[Start of Attachment]
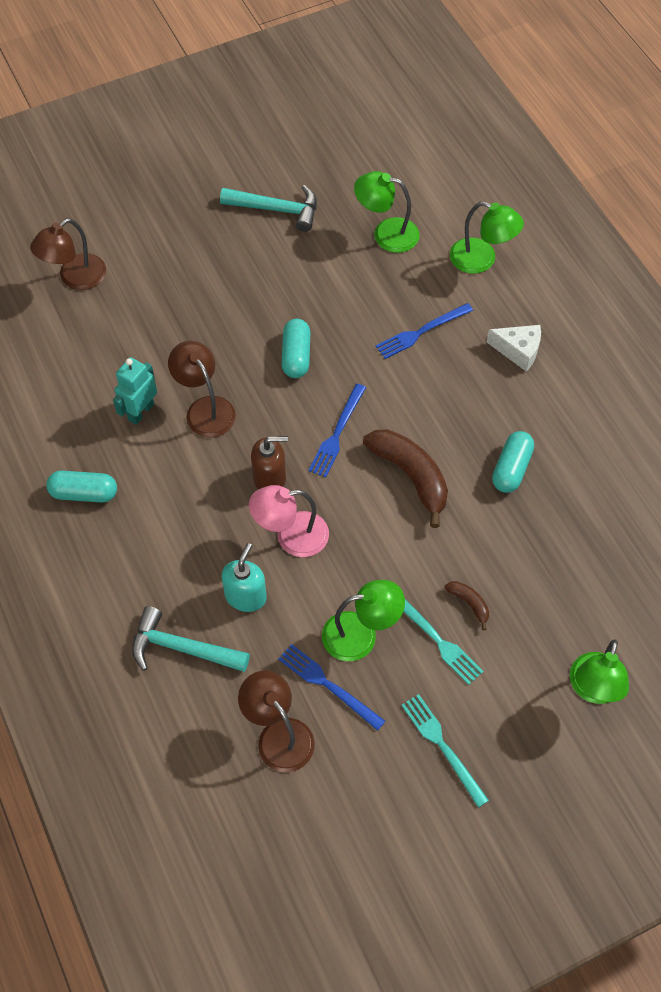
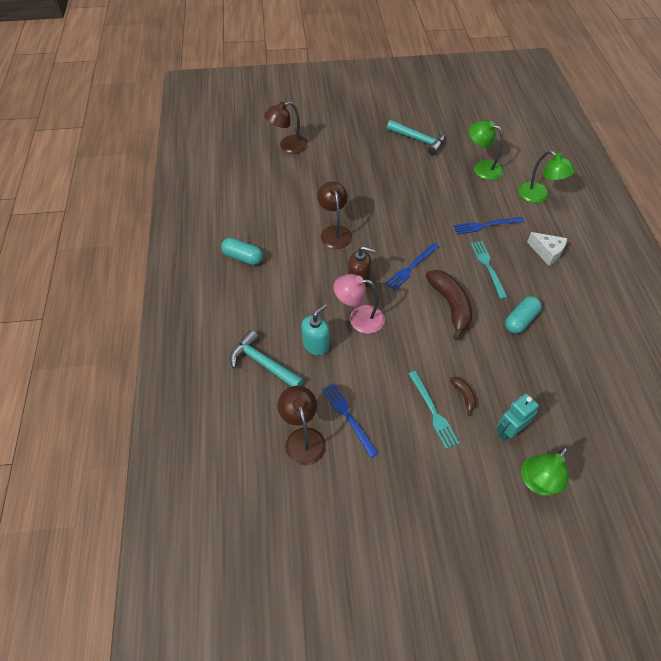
camera: 20 degrees right, 5 degrees down
turquoise robot [113,357,157,425] -> turquoise robot moved to [496,393,539,441]
turquoise capsule [282,319,310,378] -> none
green lamp [322,580,405,661] -> none
turquoise fork [401,694,489,808] -> turquoise fork moved to [471,241,507,299]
[End of Attachment]
WHAT IS BEING ASKED: Without the images, output all the entries exactly as they stand.

TASK ANSWER:
camera: 20 degrees right, 5 degrees down
turquoise robot [113,357,157,425] -> turquoise robot moved to [496,393,539,441]
turquoise capsule [282,319,310,378] -> none
green lamp [322,580,405,661] -> none
turquoise fork [401,694,489,808] -> turquoise fork moved to [471,241,507,299]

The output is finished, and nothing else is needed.